▸ Object matching data:
=== Begin Enclosure ===

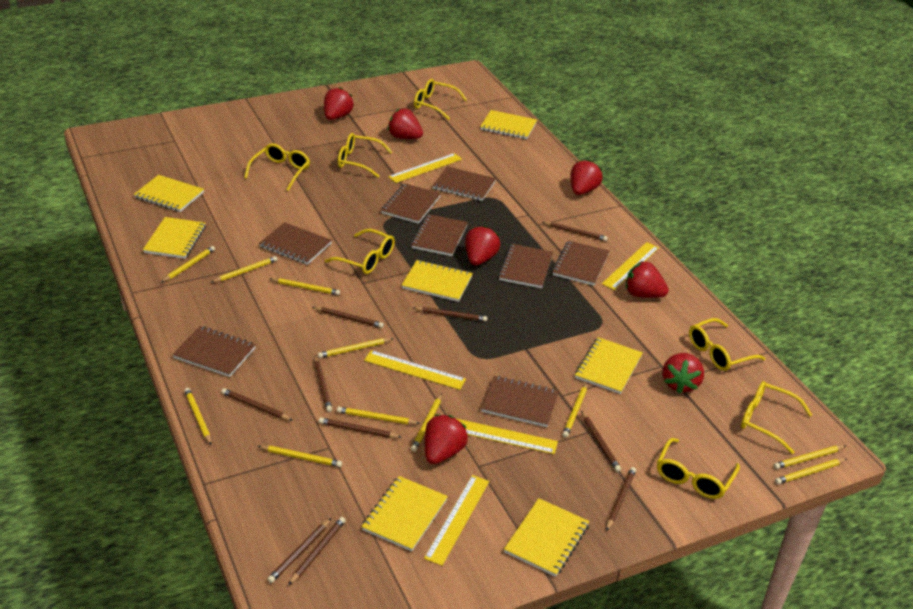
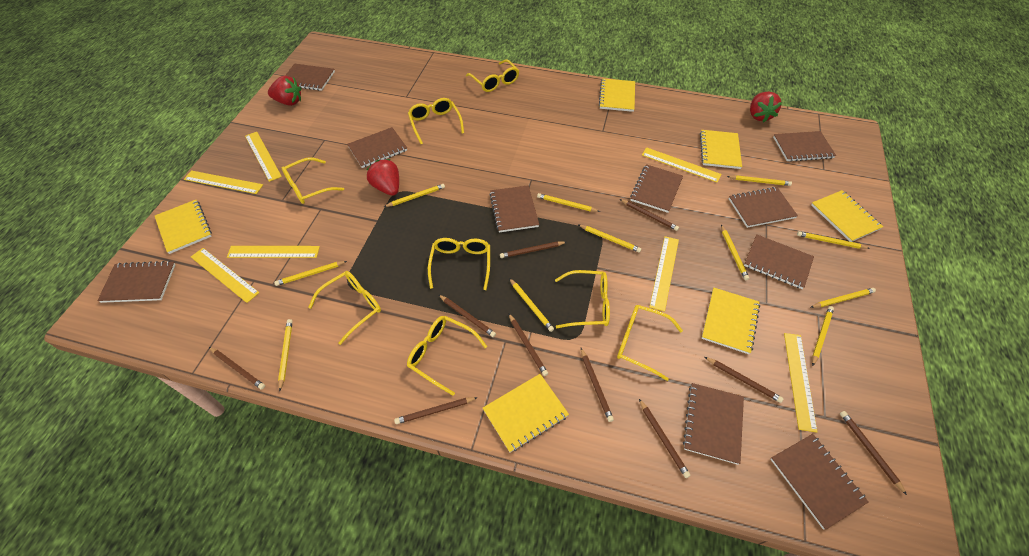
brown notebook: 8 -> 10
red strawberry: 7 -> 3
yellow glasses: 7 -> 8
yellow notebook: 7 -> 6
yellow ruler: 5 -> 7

=== End Enclosure ===
=== Begin Enclosure ===

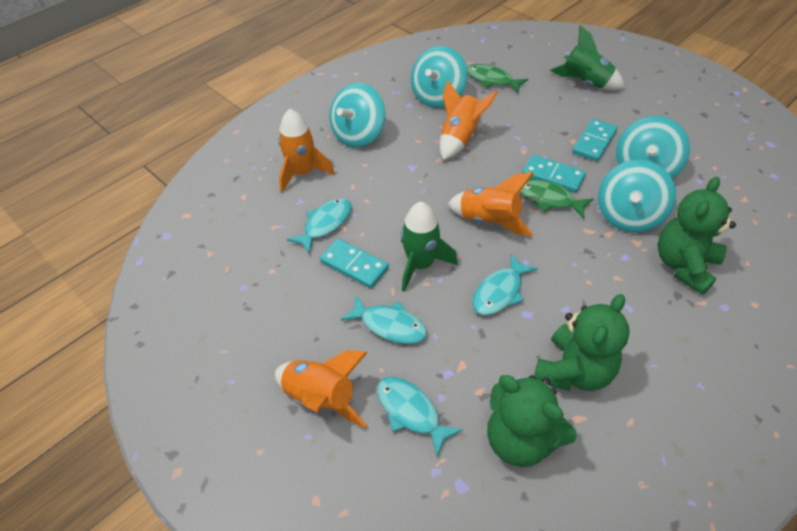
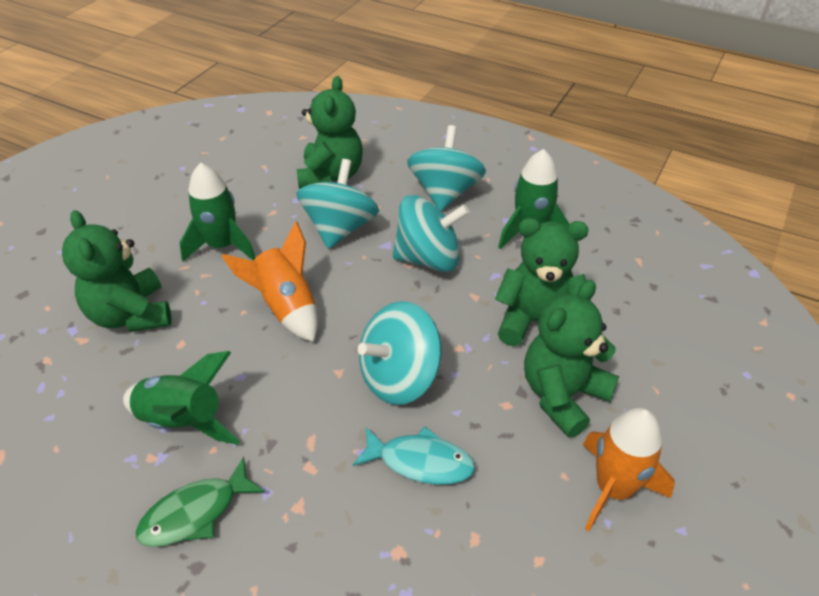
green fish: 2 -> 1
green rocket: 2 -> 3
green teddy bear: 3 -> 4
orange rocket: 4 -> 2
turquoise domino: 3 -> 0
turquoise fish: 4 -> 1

=== End Enclosure ===
=== Begin Enclosure ===

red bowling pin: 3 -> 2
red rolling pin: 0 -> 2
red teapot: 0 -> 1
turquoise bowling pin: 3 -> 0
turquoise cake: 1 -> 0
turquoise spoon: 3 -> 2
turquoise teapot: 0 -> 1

=== End Enclosure ===

▸ Exercise: Lines holding the string "green" must be copied out of the entries above.

▸ Solved problem:
green fish: 2 -> 1
green rocket: 2 -> 3
green teddy bear: 3 -> 4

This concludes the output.